- **Exercise prompt**
Output, exactly and with no pictures, the line that contains "The camera went 75" and every line that comes after it in the data below, the last one included.

- **Task material**

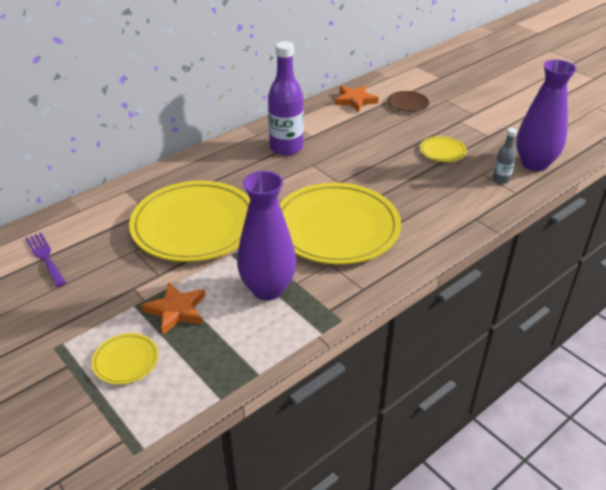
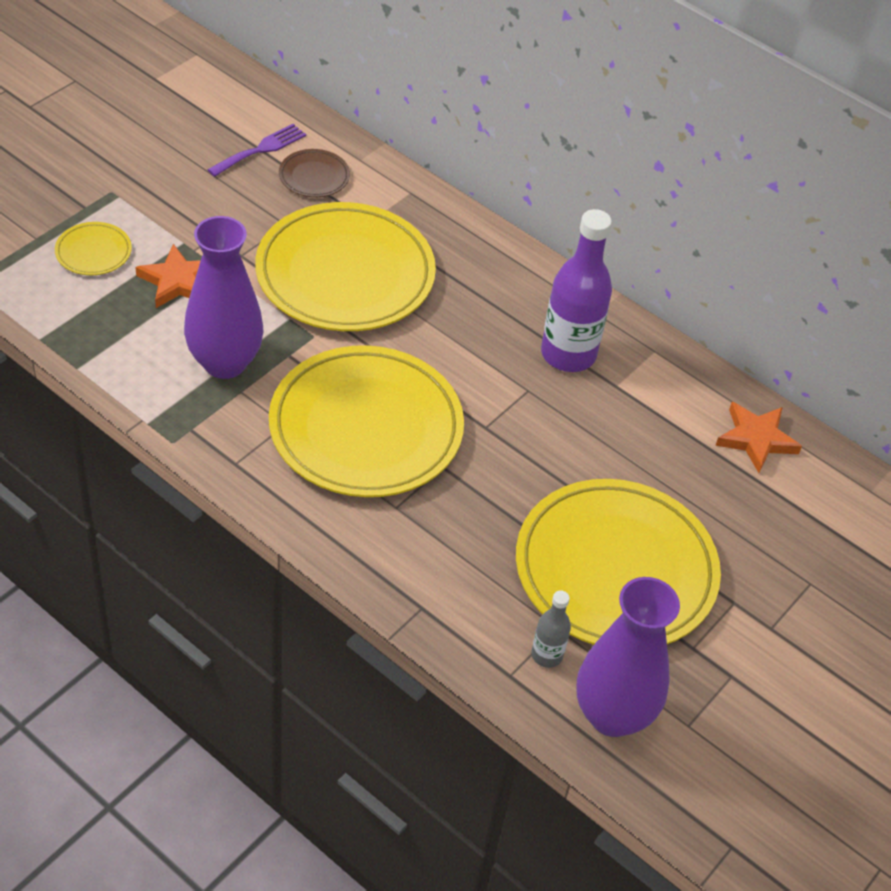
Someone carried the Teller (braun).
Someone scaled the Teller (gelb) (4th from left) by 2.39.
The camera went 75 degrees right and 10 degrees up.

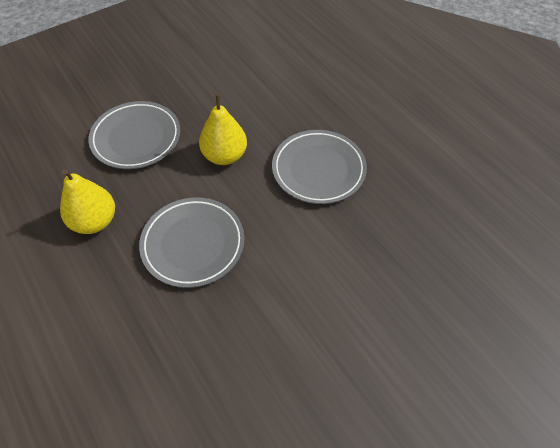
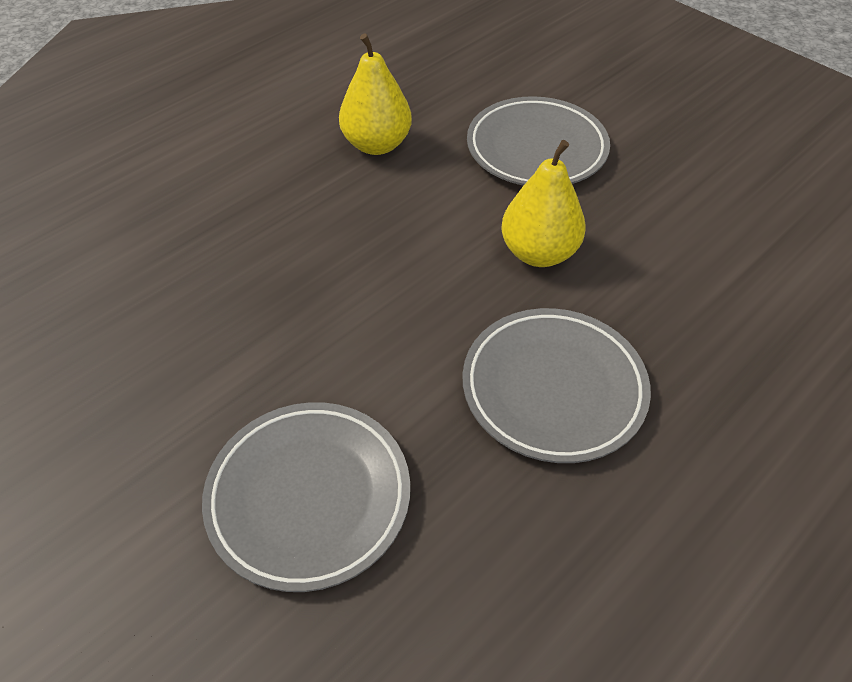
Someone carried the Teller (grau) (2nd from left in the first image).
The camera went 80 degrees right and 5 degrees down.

- **Response for this exercise**
The camera went 75 degrees right and 10 degrees up.

Someone carried the Teller (grau) (2nd from left in the first image).
The camera went 80 degrees right and 5 degrees down.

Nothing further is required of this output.